Exercise directions
Of all the lines in the entries below, give again exactly those starting at the line containing "SW3: switch (+3V3, N008)" and ending at the line containing "U4: NOR (in", both ends included, and no others.

Data provided

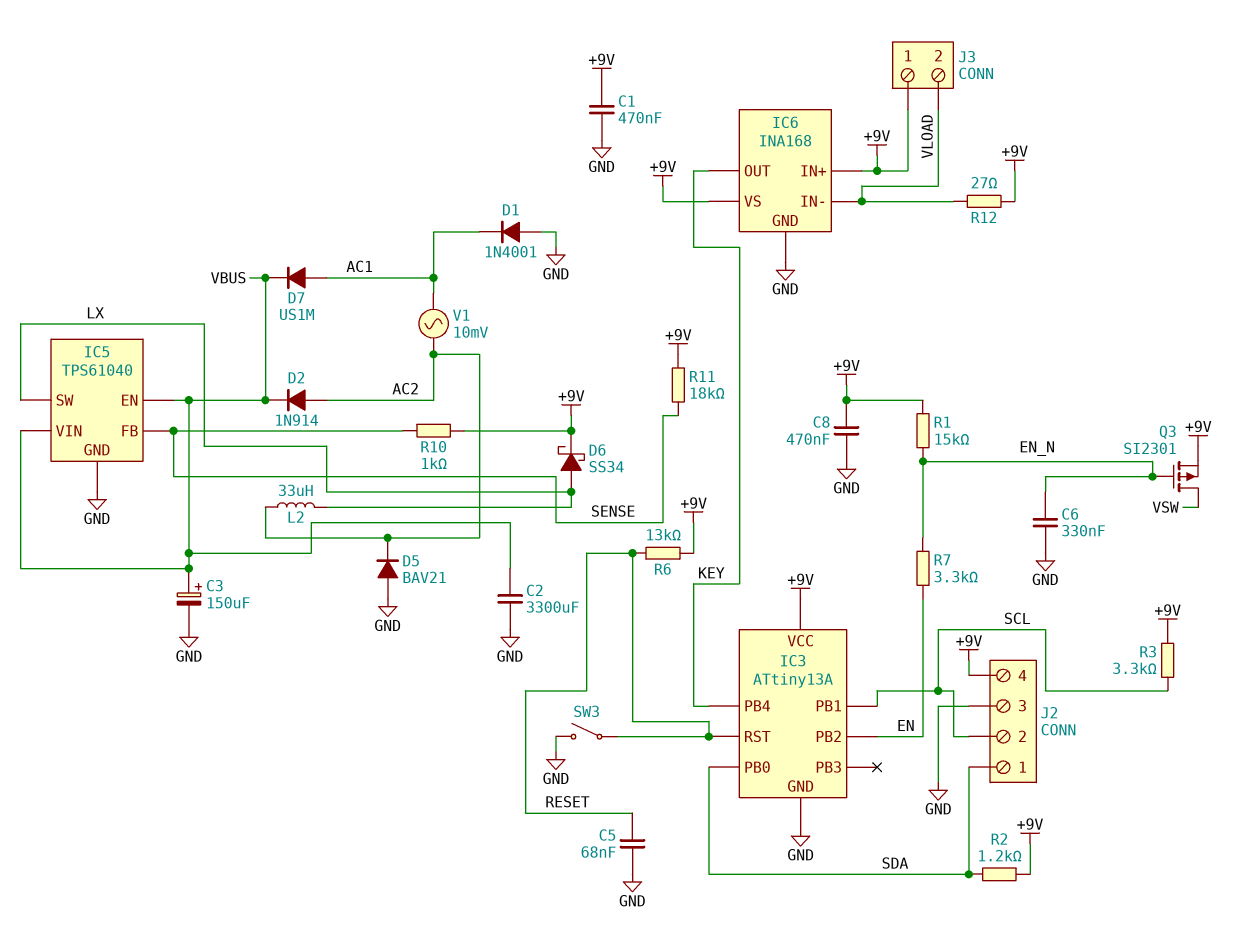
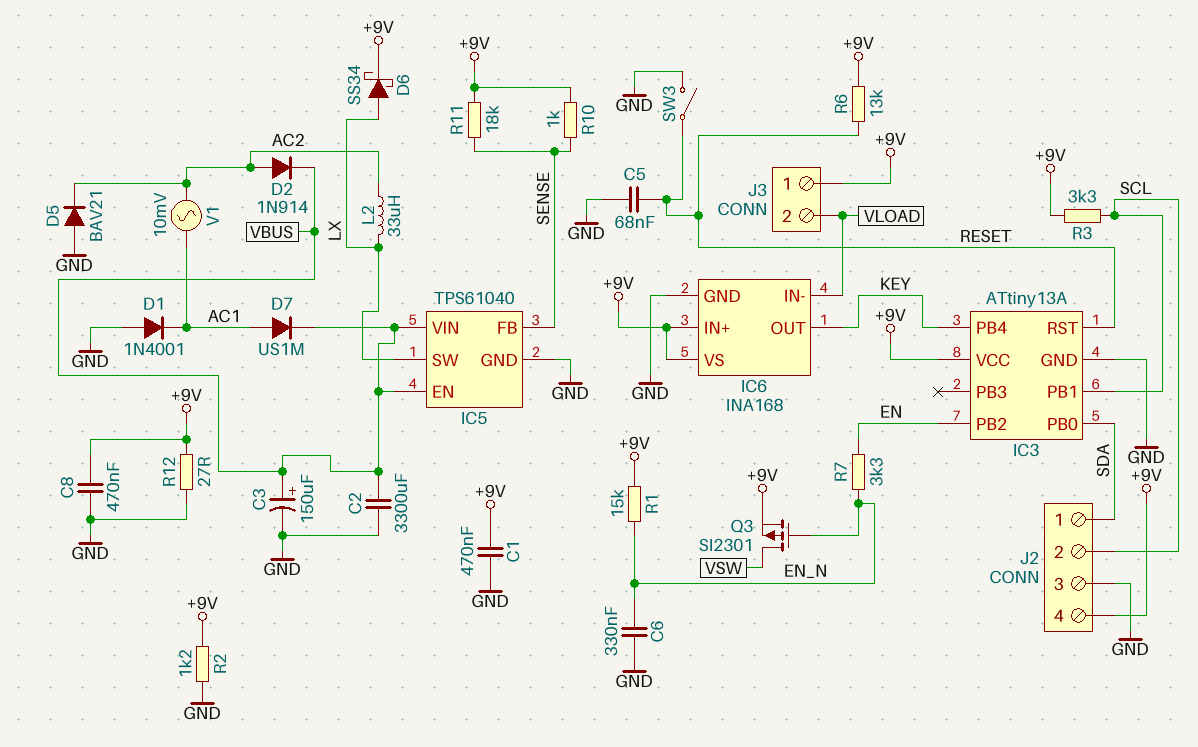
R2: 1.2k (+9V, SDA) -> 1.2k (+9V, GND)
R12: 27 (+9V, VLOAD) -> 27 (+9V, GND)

...

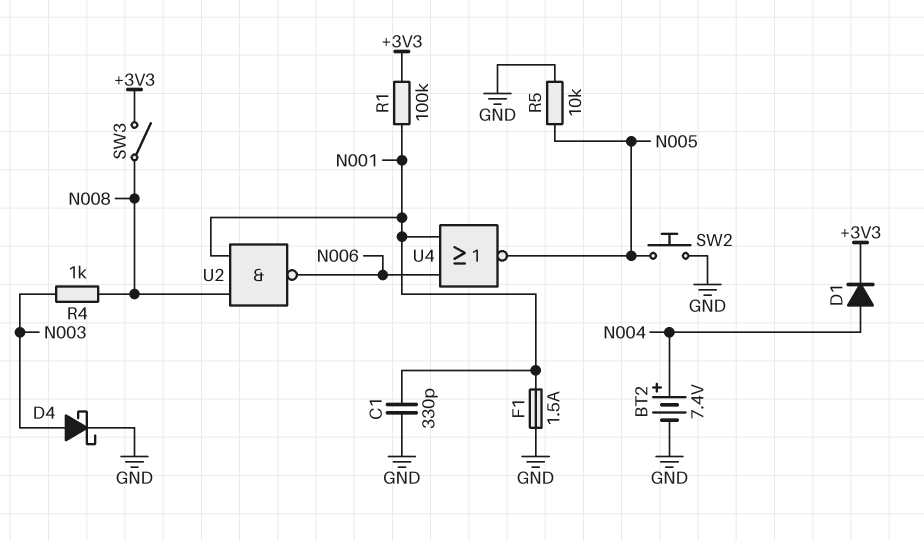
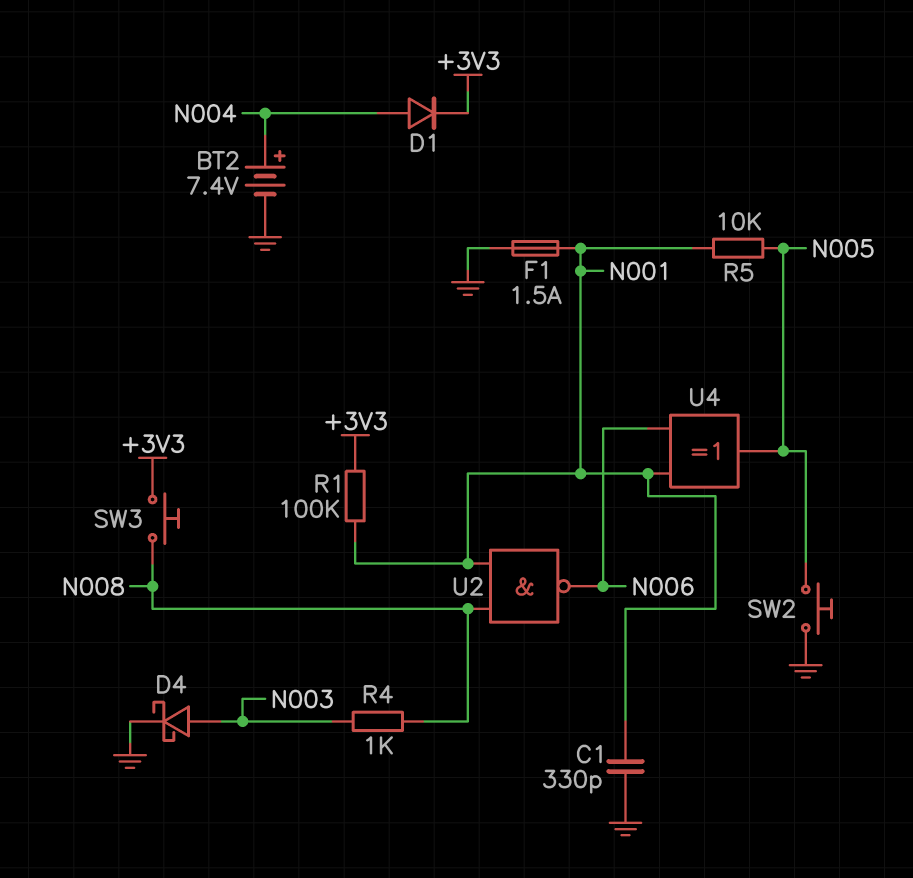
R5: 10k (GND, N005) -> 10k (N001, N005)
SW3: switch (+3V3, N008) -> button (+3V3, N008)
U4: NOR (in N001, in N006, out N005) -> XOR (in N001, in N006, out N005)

Exercise answer
SW3: switch (+3V3, N008) -> button (+3V3, N008)
U4: NOR (in N001, in N006, out N005) -> XOR (in N001, in N006, out N005)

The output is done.